§ Data for processing:

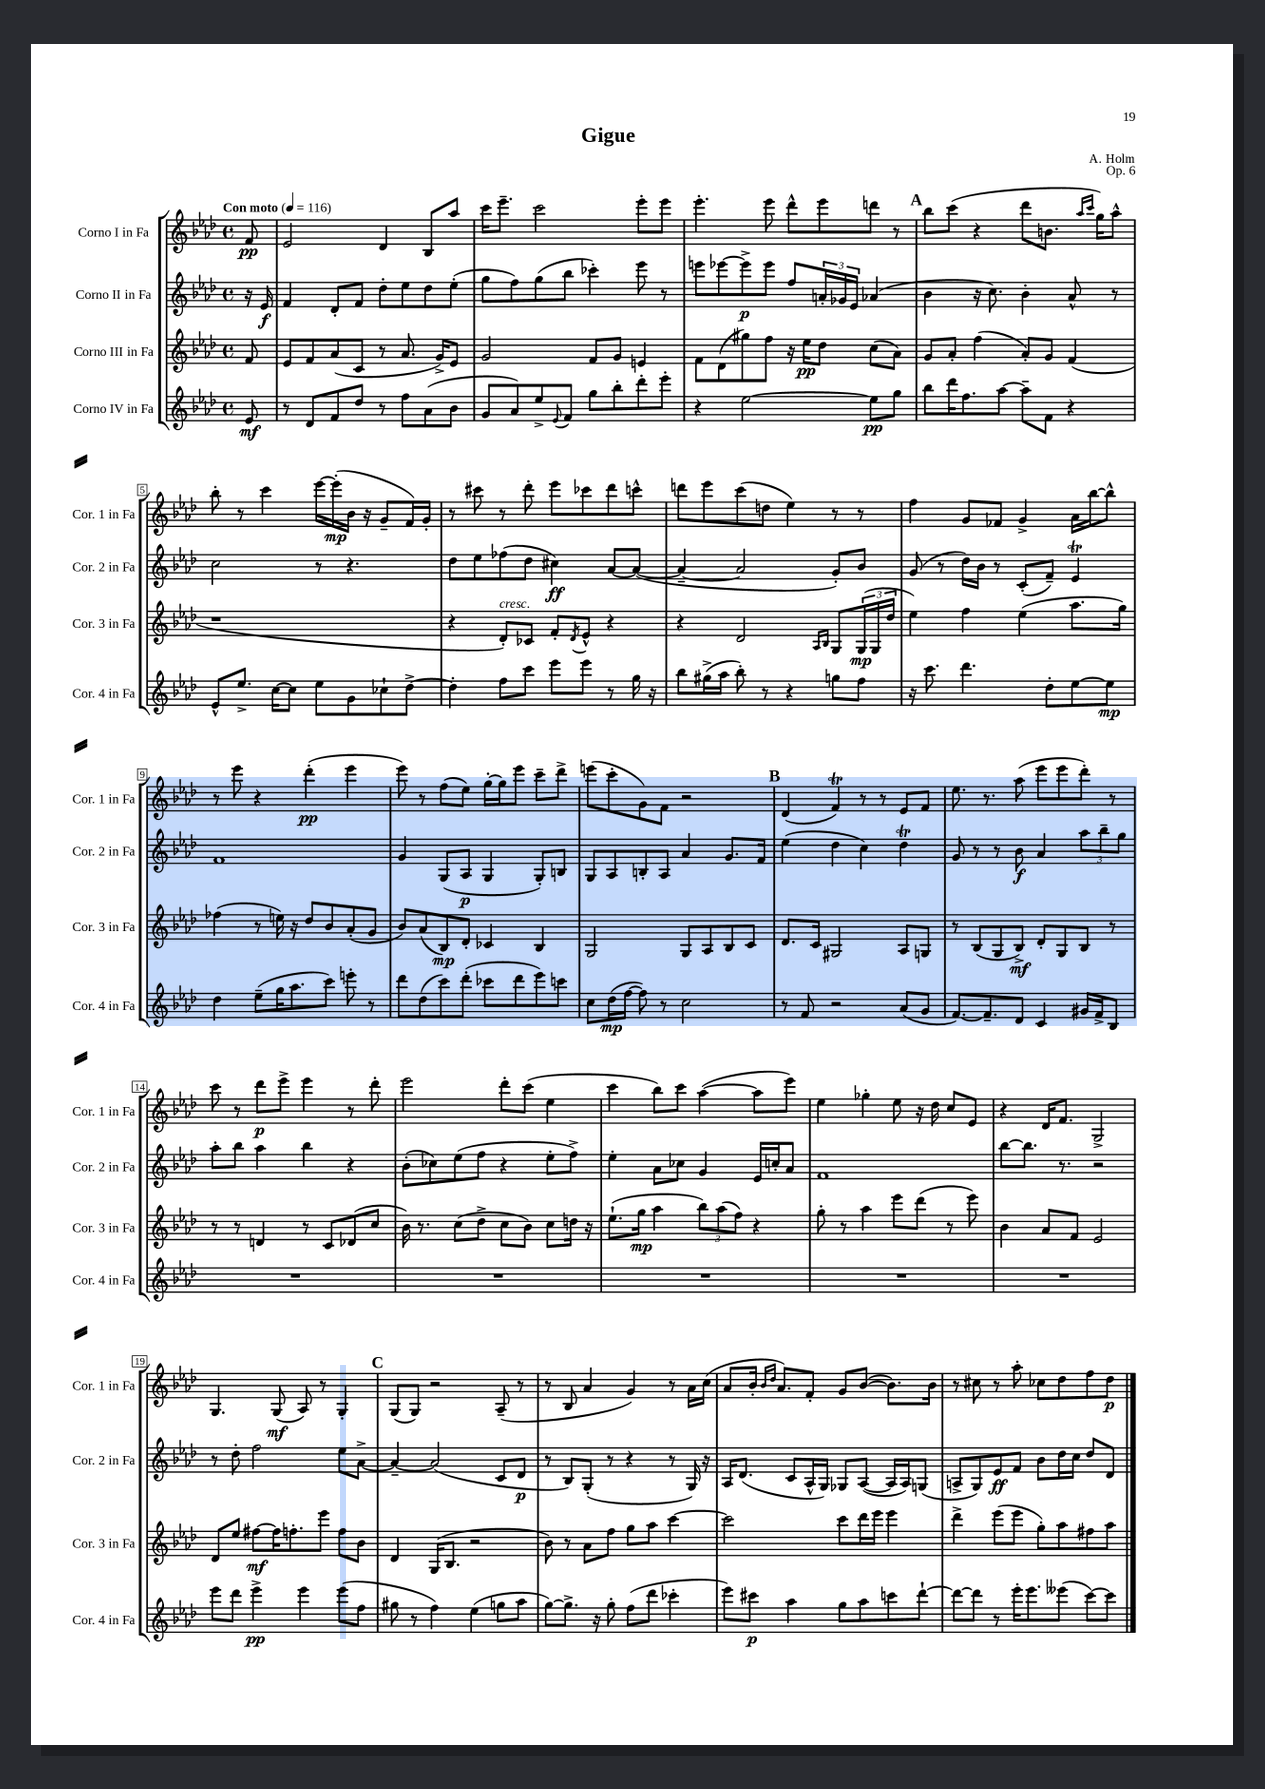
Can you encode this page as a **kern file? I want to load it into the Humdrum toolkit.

**kern	**kern	**kern	**kern
*staff4	*staff3	*staff2	*staff1
*clefG2	*clefG2	*clefG2	*clefG2
*k[b-e-a-d-]	*k[b-e-a-d-]	*k[b-e-a-d-]	*k[b-e-a-d-]
*M4/4	*M4/4	*M4/4	*M4/4
*met(c)	*met(c)	*met(c)	*met(c)
*MM116	*MM116	*MM116	*MM116
8e-	8f	16r	8f
.	.	16e-	.
=	=	=	=
8r	8e-	4f	2e-
8d-	8f	.	.
8f	(8a-	8d-'	.
8dd-	8c	8f	.
8r	8r	8dd-'	4d-
8ff	8.a-	8ee-	.
(8a-	.	8dd-	8B-
.	16g^)	.	.
8b-	8e-	(8ee-'	8aa-
=	=	=	=
8g	2g	8gg	16ccc
.	.	.	8.eee-~
8a-)	.	8ff)	.
8ee-^	.	(8gg	2ccc
8qqe-	.	.	.
8f	.	8bb-	.
8gg	8f	4ccc-')	.
8bb-'	8g	.	.
8ddd-'	4e	8eee-	8eee-'
8eee-'	.	8r	8eee-
=	=	=	=
4r	8f	8eee	4.eee-'
.	(8d-	[8eee-	.
[2ee-	8gg#)	8eee-^]	.
.	8ff	8eee-	8eee-
.	16r	8ff	8ddd-^^
.	16ee-	.	.
.	8dd-	24a'	8eee-
.	.	24g-	.
.	.	24e-	.
8ee-]	(8cc	(4a-	8ddd
8gg	8a-)	.	8r
=	=	=	=
8bb-	8g	4b-	8bb-
16ddd-	8a-'	.	(8ccc
8.ff	.	.	.
.	(4ff	16r	4r
.	.	8.cc)	.
[8aa-	.	.	.
8aa-~]	8a-')	4b-'	8ddd-
8f	8g	.	8.b
4r	(4f	8a-^^	.
.	.	.	16qqaa-
.	.	.	16qqccc
.	.	.	16gg)
.	.	8r	8aa-^^
=	=	=	=
8e-^^	1r	2cc	8bb-'
8.ee-^	.	.	8r
.	.	.	4ccc
[16cc	.	.	.
8cc]	.	.	.
8ee-	.	8r	[16eee-
.	.	.	(16eee-']
8g	.	4.r	16b-
.	.	.	16r
8cc-`	.	.	8g~
[8dd-^	.	.	16f)
.	.	.	16g'
=	=	=	=
4dd-']	4r	8dd-	8r
.	.	8ee-	8ccc#
8ff	8d-')	(8ff-	8r
8ccc	8c-	8dd-	8ddd-'
8eee-	8f'	4cc#)	8eee-
.	8qd-	.	.
8eee-	8e-^^	.	8ccc-
8r	4r	[8a-	8ddd-
16gg	.	(8a-_	8ccc^^
16r	.	.	.
=	=	=	=
8bb-	4r	4a-~_	8ddd
(16gg#^	.	.	8eee-
16aa-	.	.	.
8bb-')	2d-	2a-]	(8ccc
8r	.	.	8dd
4r	.	.	4ee-)
.	16qqA-	.	.
.	16qqB-	.	.
8gg	8G	8g')	8r
8ff	(24G	8b-	8r
.	24G	.	.
.	24dd-	.	.
=	=	=	=
16r	4ee-)	(8g	4ff
8.ccc	.	.	.
.	.	8r	.
4.ddd-	4ff	16dd-)	8g
.	.	16b-	.
.	.	8r	8f-
.	(4ee-	(8c'	4g^
8dd-'	.	8f~)	.
[8ee-	8.aa-	4e-	16a-
.	.	.	[16bb-
8ee-]	.	.	8bb-^^]
.	16gg)	.	.
=	=	=	=
4dd-	(4ff-	1f	8r
.	.	.	8eee-
(8ee-~	8r	.	4r
16gg	16ee)	.	.
8.aa-	16r	.	.
.	8dd-	.	(4ddd-'
8ccc)	8b-	.	.
8eee'	(8a-'	.	4eee-
8r	8g	.	.
=	=	=	=
8ddd-	8b-)	4g	8eee-)
(8dd-	(8a-	.	8r
8ccc)	8B-)	(8G	(8ff
(8ddd-'	8d-'	8A-	8ee-)
8ccc-	4c-	4G	[16gg'
.	.	.	16gg]
8ddd-	.	.	8eee-
8eee-)	4B-	8G')	8ccc~
8ccc	.	8B	8ddd-^
=	=	=	=
8cc	2G	8G	(8eee
(16dd-	.	8A-	8ccc'
[16ff	.	.	.
8ff])	.	8B'	8g)
8r	.	8A-	8f
2cc	8G	4a-	2r
.	8A-	.	.
.	8B-	8.g	.
.	8c	.	.
.	.	16f	.
=	=	=	=
8r	8.d-	(4ee-	(4d-
8f	.	.	.
.	16c	.	.
2r	2G#	4dd-	4f)
.	.	4cc)	8r
.	.	.	8r
(8a-	8A-	4dd-	8e-
8g	8G	.	8f
=	=	=	=
[8.f)	8r	8g	8.ee-
.	(8B-	8r	.
8.f~]	.	.	8.r
.	8G	8r	.
8d-	8B-^)	8b-	(8aa-
4c	8d-'	4a-	8eee-
.	8G	.	8eee-
16g#	8B-	12aa-	8ddd-')
16f^	.	.	.
.	.	12bb-~	.
8B-	8r	.	8r
.	.	12gg	.
=	=	=	=
1r	8r	8aa-'	8ccc
.	8r	8bb-	8r
.	4d	4aa-	8ddd-
.	.	.	8eee-^
.	8r	4bb-	4eee-
.	8c	.	.
.	(8d-	4r	8r
.	8cc	.	8ddd-'
=	=	=	=
1r	16b-)	(8b-'	2eee-
.	8.r	.	.
.	.	8cc-)	.
.	(8cc	(8ee-	.
.	8dd-^	8ff	.
.	8cc	4r	8ddd-'
.	8b-)	.	(8ccc
.	8cc	8ee-'	4ee-
.	16dd	8ff^)	.
.	16r	.	.
=	=	=	=
1r	(8.ee-`	4ee-'	4ccc
.	16gg	.	.
.	4aa-	8a-	8bb-)
.	.	8cc-	8ccc
.	12bb-)	4g	([4aa-
.	(12aa-	.	.
.	12ff)	.	.
.	4r	16e-	8aa-]
.	.	16cc'	.
.	.	8a-	8eee-)
=	=	=	=
1r	8gg'	1f	4ee-
.	8r	.	.
.	4aa-	.	4gg-'
.	8eee-	.	8ee-
.	(8ddd-	.	16r
.	.	.	16dd-
.	8r	.	8cc
.	8eee-)	.	8e-
=	=	=	=
1r	4b-	[8bb-	4r
.	.	8.bb-]	.
.	8a-	.	16d-
.	.	8.r	8.f
.	8f	.	.
.	2e-	2r	2G^
=	=	=	=
8eee-	8d-	8r	4.G
8ddd-	8ee-	8dd-'	.
4eee-^	[8ff#	2ff	.
.	16ff#]	.	(8G
.	8.ff'	.	.
4eee-	.	.	8A-)
.	8eee-	.	8r
(8eee-	8ff	8ee-	4G'
8ff	8b-	[8a-^	.
=	=	=	=
8gg#	4d-	4a-~_	(8G
8r	.	.	8G)
4ff)	(16G	(2a-]	2r
.	8.B-	.	.
(4ee-	2r	.	.
8gg	.	8c	(8A-~
8aa-	.	8d-	8r
=	=	=	=
[8gg)	8b-)	8r	8r
8.gg^]	8r	8B-)	8B-
.	8a-	(8G'	4a-
16r	.	.	.
8gg'	8ff	8r	.
(8ff	8gg	4r	4g)
8ddd-	8aa-	.	.
4ccc-'	[4ccc	8r	8r
.	.	16G)	16a-
.	.	16r	(16cc
=	=	=	=
8eee-)	2ccc]	16A-	8a-
.	.	(8.d-	.
8ccc#	.	.	16b-'
.	.	.	16qqb-
.	.	.	16qqdd-
.	.	.	8.a-)
4aa-	.	8c	.
.	.	16A-^^	8f'
.	.	16G)	.
8gg	8ccc	8G-	8g
8aa-	16ddd-	([8A-	([8b-
.	16eee-	.	.
8ccc	4eee-	16A-]	8.b-])
.	.	16A-)	.
[8ddd-`	.	(8G	.
.	.	.	16b-
=	=	=	=
8ddd-_	4ddd-^	8A^	8r
8ddd-]	.	8G)	8cc#
8r	(8eee-	8e-	8r
16eee-'	8eee-	8f	8aa-'
8.eee-	.	.	.
.	8gg')	8b-	8cc-
(8eee--	8aa-	16dd-	8dd-
.	.	16cc	.
[8ccc)	8ff#	8dd-	8ff
8ccc]	8aa-	8d-	8dd-
==	==	==	==
*-	*-	*-	*-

§ Problem requirements: Report, in full, each line of the entries that contains the string "kern". Letter case counts.

§ The reply:
Can you encode this page as a **kern file? I want to load it into the Humdrum toolkit.
**kern	**kern	**kern	**kern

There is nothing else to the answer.